## Exercise instructions
Return verbatim the line containing "(644, 253) = (675, 299): orange" together with all lines that follow it, through the end of the records.

━━━━━ Material to process

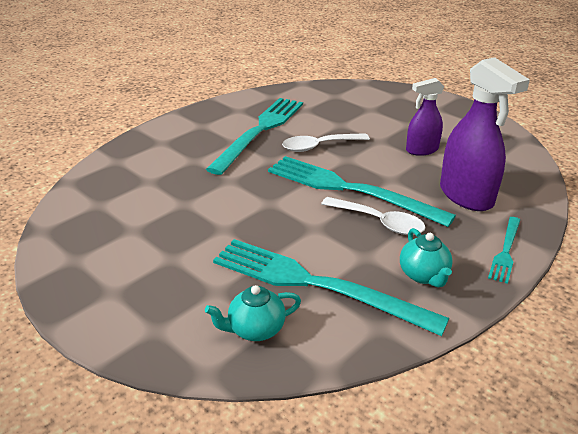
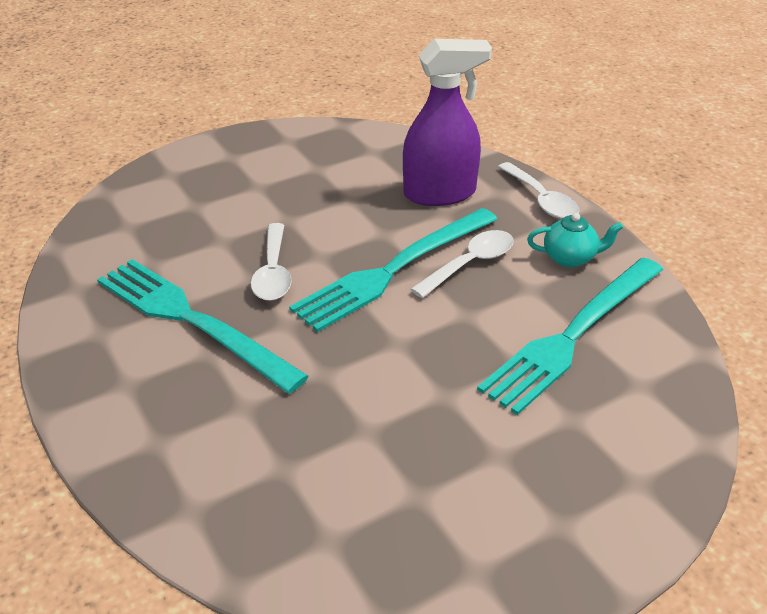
camera: 75 degrees left, 5 degrees up
(255, 329) = (642, 394): turquoise teapot -> none
(421, 150) = (328, 195): purple spray bottle -> none
(505, 251) = (541, 200): turquoise fork -> white spoon

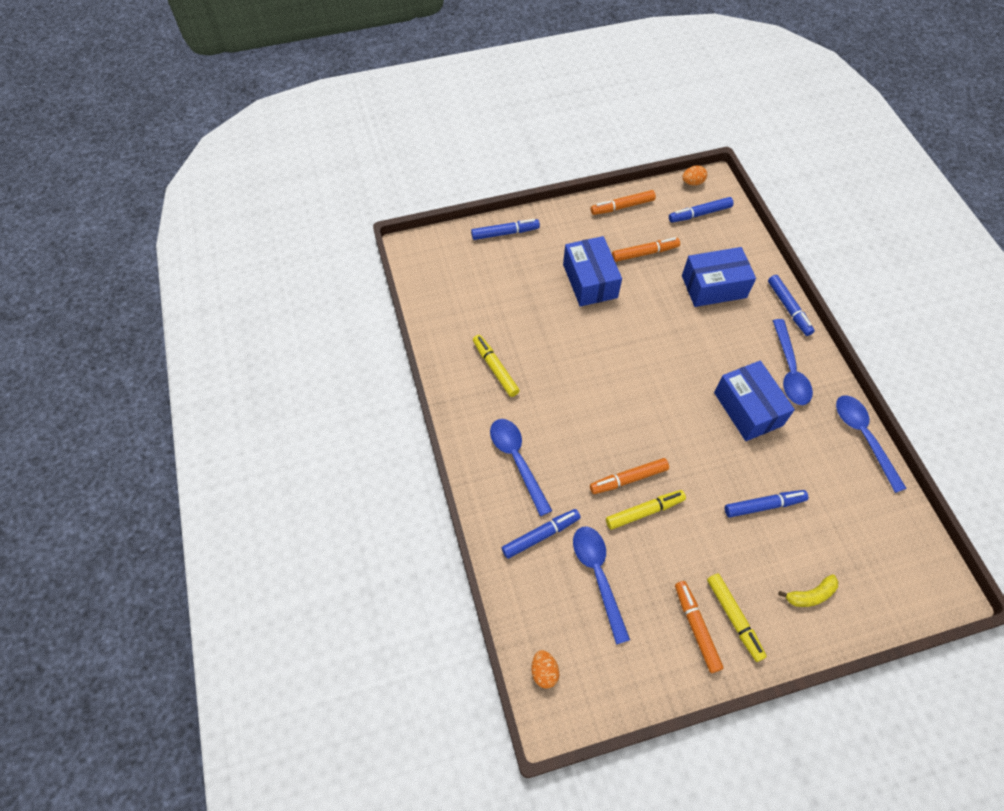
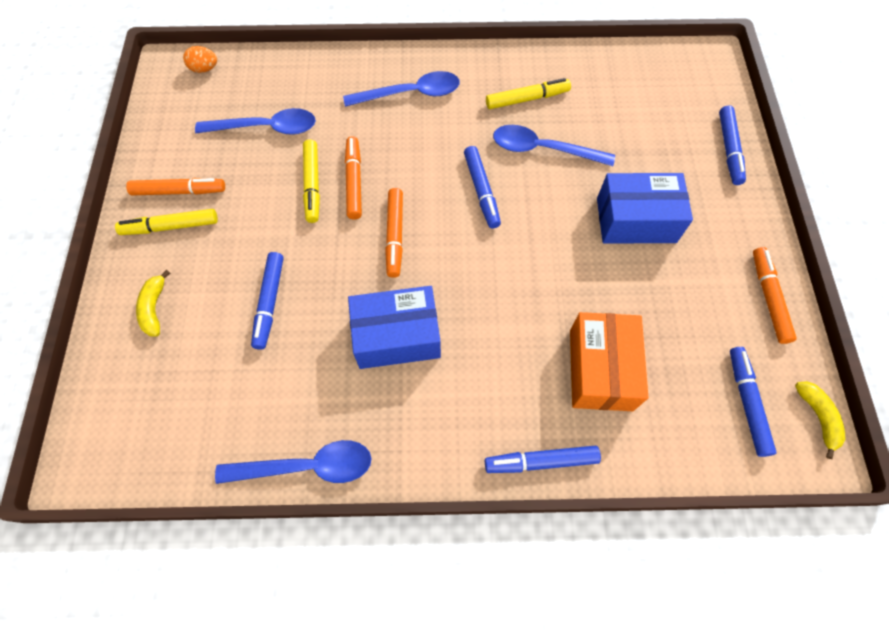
camera: 105 degrees right, 5 degrees up
(540, 535) = (325, 94): blue marker -> blue marker (481, 191)
(644, 253) = (675, 299): orange marker -> orange marker (395, 236)
(692, 182) = (818, 417): orange egg -> yellow banana
(714, 287) = (600, 369): blue box -> orange box
(789, 370) = (437, 414): blue spoon -> blue spoon (543, 149)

━━━━━━━━━━

## Answer to this task
(644, 253) = (675, 299): orange marker -> orange marker (395, 236)
(692, 182) = (818, 417): orange egg -> yellow banana
(714, 287) = (600, 369): blue box -> orange box
(789, 370) = (437, 414): blue spoon -> blue spoon (543, 149)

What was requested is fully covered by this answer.